Down to the last line, repeat the data below exactly.

----------------------------------------

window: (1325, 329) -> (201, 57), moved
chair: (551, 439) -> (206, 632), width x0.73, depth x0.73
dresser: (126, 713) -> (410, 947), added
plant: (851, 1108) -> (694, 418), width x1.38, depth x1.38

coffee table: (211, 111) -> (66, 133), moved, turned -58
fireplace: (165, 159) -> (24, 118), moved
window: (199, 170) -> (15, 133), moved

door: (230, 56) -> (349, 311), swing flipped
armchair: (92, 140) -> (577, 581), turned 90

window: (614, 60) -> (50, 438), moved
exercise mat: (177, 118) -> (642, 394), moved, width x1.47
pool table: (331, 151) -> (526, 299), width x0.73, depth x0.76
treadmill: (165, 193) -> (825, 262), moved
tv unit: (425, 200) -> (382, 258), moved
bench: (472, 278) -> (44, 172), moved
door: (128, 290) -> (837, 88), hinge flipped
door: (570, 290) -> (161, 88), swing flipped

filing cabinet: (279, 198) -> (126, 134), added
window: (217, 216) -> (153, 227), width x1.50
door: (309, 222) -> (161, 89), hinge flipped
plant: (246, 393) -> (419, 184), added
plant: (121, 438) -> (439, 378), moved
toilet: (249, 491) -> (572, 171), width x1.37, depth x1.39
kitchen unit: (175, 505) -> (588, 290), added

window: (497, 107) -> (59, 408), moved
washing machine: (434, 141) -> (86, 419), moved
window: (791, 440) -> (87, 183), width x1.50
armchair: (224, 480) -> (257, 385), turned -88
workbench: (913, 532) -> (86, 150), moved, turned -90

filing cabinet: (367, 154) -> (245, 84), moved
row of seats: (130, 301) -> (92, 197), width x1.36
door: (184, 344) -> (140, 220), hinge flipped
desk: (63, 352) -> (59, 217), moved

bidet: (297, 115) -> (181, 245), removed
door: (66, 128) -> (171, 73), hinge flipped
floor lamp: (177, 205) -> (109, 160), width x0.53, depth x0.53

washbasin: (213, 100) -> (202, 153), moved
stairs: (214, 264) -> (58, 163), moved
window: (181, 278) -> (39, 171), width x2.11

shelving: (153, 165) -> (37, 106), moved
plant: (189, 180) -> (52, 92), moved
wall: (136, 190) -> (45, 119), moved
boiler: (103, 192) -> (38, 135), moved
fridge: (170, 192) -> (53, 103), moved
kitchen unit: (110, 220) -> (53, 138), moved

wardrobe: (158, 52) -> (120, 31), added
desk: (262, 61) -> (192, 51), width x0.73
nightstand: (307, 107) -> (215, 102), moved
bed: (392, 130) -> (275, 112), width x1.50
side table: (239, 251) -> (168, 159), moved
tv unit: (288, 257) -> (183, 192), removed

----------------------------------------

## Output for this exercise
window: (1325, 329) -> (201, 57), moved
chair: (551, 439) -> (206, 632), width x0.73, depth x0.73
dresser: (126, 713) -> (410, 947), added
plant: (851, 1108) -> (694, 418), width x1.38, depth x1.38

coffee table: (211, 111) -> (66, 133), moved, turned -58
fireplace: (165, 159) -> (24, 118), moved
window: (199, 170) -> (15, 133), moved

door: (230, 56) -> (349, 311), swing flipped
armchair: (92, 140) -> (577, 581), turned 90

window: (614, 60) -> (50, 438), moved
exercise mat: (177, 118) -> (642, 394), moved, width x1.47
pool table: (331, 151) -> (526, 299), width x0.73, depth x0.76
treadmill: (165, 193) -> (825, 262), moved
tv unit: (425, 200) -> (382, 258), moved
bench: (472, 278) -> (44, 172), moved
door: (128, 290) -> (837, 88), hinge flipped
door: (570, 290) -> (161, 88), swing flipped

filing cabinet: (279, 198) -> (126, 134), added
window: (217, 216) -> (153, 227), width x1.50
door: (309, 222) -> (161, 89), hinge flipped
plant: (246, 393) -> (419, 184), added
plant: (121, 438) -> (439, 378), moved
toilet: (249, 491) -> (572, 171), width x1.37, depth x1.39
kitchen unit: (175, 505) -> (588, 290), added

window: (497, 107) -> (59, 408), moved
washing machine: (434, 141) -> (86, 419), moved
window: (791, 440) -> (87, 183), width x1.50
armchair: (224, 480) -> (257, 385), turned -88
workbench: (913, 532) -> (86, 150), moved, turned -90

filing cabinet: (367, 154) -> (245, 84), moved
row of seats: (130, 301) -> (92, 197), width x1.36
door: (184, 344) -> (140, 220), hinge flipped
desk: (63, 352) -> (59, 217), moved

bidet: (297, 115) -> (181, 245), removed
door: (66, 128) -> (171, 73), hinge flipped
floor lamp: (177, 205) -> (109, 160), width x0.53, depth x0.53

washbasin: (213, 100) -> (202, 153), moved
stairs: (214, 264) -> (58, 163), moved
window: (181, 278) -> (39, 171), width x2.11

shelving: (153, 165) -> (37, 106), moved
plant: (189, 180) -> (52, 92), moved
wall: (136, 190) -> (45, 119), moved
boiler: (103, 192) -> (38, 135), moved
fridge: (170, 192) -> (53, 103), moved
kitchen unit: (110, 220) -> (53, 138), moved

wardrobe: (158, 52) -> (120, 31), added
desk: (262, 61) -> (192, 51), width x0.73
nightstand: (307, 107) -> (215, 102), moved
bed: (392, 130) -> (275, 112), width x1.50
side table: (239, 251) -> (168, 159), moved
tv unit: (288, 257) -> (183, 192), removed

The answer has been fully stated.